• EXERCISE DESCRIPTION
If a record contains a picture, skip the picture and transcribe the rest exactly.

---------------

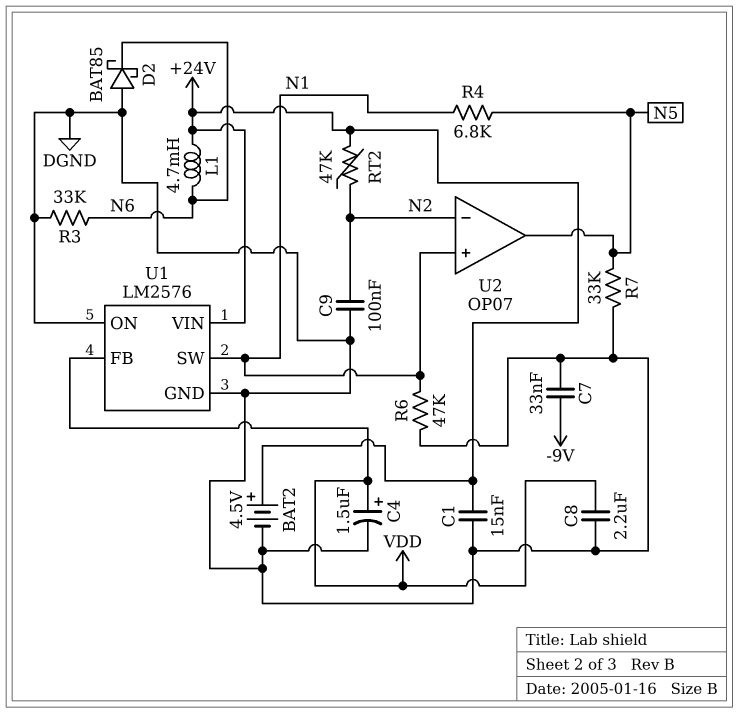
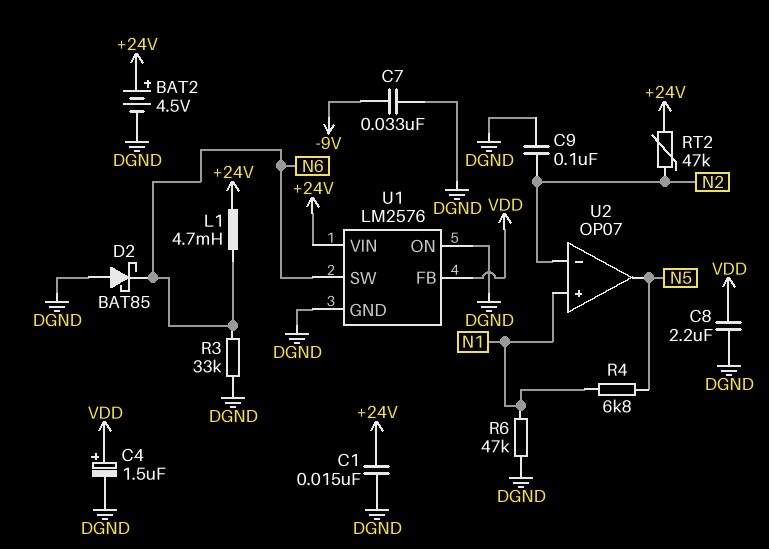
R7: 33k (DGND, N5) -> none
U1 pin SW: N1 -> N6

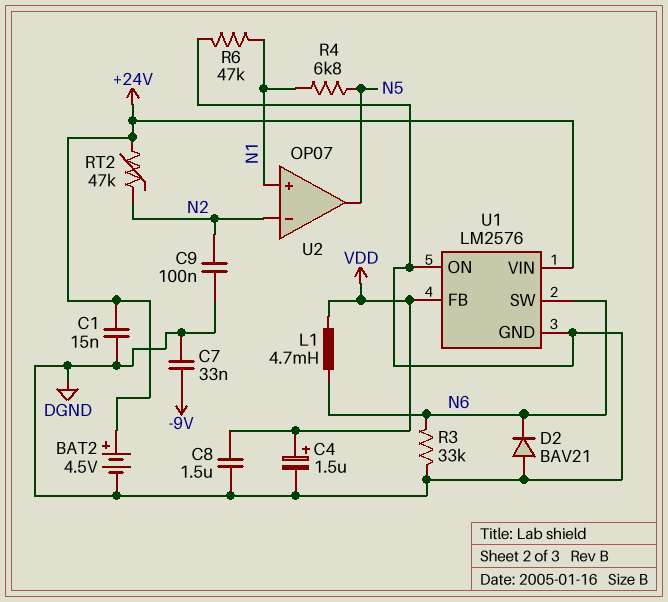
C8: 2.2uF (DGND, VDD) -> 1.5uF (DGND, VDD)
D2: schottky BAT85 (A DGND, K N6) -> diode BAV21 (A DGND, K N6)
L1: 4.7mH (+24V, N6) -> 4.7mH (N6, VDD)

---------------

• RESPONSE AREA
R7: 33k (DGND, N5) -> none
U1 pin SW: N1 -> N6

C8: 2.2uF (DGND, VDD) -> 1.5uF (DGND, VDD)
D2: schottky BAT85 (A DGND, K N6) -> diode BAV21 (A DGND, K N6)
L1: 4.7mH (+24V, N6) -> 4.7mH (N6, VDD)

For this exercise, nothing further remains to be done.